GIVEN RECORDS section start
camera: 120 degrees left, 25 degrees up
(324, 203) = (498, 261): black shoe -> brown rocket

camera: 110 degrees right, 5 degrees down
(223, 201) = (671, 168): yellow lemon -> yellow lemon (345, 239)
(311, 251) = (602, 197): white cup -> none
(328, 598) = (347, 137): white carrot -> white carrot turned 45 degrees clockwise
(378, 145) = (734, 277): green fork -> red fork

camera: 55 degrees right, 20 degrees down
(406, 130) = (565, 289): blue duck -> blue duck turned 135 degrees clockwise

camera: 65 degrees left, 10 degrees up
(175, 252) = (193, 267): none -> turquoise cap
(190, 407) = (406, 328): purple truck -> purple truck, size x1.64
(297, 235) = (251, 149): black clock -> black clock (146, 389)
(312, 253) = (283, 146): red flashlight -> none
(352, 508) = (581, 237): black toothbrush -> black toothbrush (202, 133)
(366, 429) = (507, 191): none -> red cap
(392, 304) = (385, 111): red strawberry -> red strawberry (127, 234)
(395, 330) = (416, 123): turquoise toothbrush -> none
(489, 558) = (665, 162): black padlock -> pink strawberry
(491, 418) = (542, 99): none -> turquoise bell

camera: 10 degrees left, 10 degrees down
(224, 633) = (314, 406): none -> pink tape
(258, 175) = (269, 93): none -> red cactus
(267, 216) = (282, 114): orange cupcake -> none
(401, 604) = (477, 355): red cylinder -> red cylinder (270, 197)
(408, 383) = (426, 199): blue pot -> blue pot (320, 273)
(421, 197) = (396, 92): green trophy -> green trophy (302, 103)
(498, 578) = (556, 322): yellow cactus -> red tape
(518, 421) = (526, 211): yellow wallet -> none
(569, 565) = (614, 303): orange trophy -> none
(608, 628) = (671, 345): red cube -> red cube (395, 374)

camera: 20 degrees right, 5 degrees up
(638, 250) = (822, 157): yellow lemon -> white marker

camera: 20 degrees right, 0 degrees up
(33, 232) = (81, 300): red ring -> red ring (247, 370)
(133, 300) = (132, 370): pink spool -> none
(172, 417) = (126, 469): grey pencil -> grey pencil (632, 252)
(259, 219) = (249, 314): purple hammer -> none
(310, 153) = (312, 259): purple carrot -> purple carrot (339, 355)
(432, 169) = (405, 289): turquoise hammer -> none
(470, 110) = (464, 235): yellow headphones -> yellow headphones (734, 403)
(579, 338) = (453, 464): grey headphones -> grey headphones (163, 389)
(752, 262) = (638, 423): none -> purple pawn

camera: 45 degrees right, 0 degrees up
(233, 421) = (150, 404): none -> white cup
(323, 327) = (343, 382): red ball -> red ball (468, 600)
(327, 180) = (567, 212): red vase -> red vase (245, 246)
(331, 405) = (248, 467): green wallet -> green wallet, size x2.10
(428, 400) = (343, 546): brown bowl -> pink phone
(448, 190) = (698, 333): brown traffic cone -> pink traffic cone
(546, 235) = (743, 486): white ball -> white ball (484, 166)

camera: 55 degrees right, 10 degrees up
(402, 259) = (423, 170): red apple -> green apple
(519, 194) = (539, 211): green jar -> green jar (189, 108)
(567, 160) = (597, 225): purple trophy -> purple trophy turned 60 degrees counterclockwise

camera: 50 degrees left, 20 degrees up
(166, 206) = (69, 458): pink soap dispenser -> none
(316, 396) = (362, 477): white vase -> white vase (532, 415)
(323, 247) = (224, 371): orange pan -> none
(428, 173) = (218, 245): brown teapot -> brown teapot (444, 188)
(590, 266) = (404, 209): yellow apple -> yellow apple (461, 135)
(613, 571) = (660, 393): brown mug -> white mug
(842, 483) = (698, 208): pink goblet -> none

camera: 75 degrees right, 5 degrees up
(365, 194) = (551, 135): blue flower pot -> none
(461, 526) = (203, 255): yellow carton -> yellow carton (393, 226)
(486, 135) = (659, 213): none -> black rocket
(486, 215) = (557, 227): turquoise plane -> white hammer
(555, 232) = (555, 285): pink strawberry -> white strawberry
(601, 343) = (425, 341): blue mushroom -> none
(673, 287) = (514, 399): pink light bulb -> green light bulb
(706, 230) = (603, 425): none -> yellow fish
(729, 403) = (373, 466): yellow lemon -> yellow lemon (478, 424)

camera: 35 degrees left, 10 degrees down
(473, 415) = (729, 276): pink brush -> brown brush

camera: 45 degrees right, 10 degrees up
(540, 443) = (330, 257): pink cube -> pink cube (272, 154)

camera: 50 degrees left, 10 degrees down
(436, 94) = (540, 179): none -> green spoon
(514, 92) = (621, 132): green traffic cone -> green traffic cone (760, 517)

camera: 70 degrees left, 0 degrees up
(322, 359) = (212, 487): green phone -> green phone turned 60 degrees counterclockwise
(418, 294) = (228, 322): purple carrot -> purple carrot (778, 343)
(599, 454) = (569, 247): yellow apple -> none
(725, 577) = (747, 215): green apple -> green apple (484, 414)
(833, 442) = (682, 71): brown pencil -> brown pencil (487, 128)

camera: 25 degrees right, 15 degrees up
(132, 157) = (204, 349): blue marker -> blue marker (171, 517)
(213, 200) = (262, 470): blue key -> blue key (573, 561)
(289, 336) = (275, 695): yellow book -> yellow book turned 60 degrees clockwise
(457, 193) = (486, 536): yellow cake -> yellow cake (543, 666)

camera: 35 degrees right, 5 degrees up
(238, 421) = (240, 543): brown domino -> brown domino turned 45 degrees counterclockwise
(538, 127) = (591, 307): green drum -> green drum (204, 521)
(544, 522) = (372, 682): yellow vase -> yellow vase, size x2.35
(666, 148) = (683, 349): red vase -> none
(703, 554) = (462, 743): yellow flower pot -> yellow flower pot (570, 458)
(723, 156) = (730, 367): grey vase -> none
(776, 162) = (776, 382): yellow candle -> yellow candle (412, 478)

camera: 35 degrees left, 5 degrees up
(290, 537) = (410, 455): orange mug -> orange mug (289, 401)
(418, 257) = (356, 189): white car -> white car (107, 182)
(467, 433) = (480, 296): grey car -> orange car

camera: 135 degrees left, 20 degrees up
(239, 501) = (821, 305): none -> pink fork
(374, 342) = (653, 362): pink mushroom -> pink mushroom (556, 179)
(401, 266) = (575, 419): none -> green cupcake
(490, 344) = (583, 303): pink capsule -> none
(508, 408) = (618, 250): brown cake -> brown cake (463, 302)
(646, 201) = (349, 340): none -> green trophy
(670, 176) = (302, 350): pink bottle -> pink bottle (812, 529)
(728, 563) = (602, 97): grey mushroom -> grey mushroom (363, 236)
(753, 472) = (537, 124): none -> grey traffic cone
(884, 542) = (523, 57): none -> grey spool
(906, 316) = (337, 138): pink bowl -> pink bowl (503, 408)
GIVEN RECORDS section end
PROMPT
State only how many lines above contain "toothbrush".

TASK ANSWER
2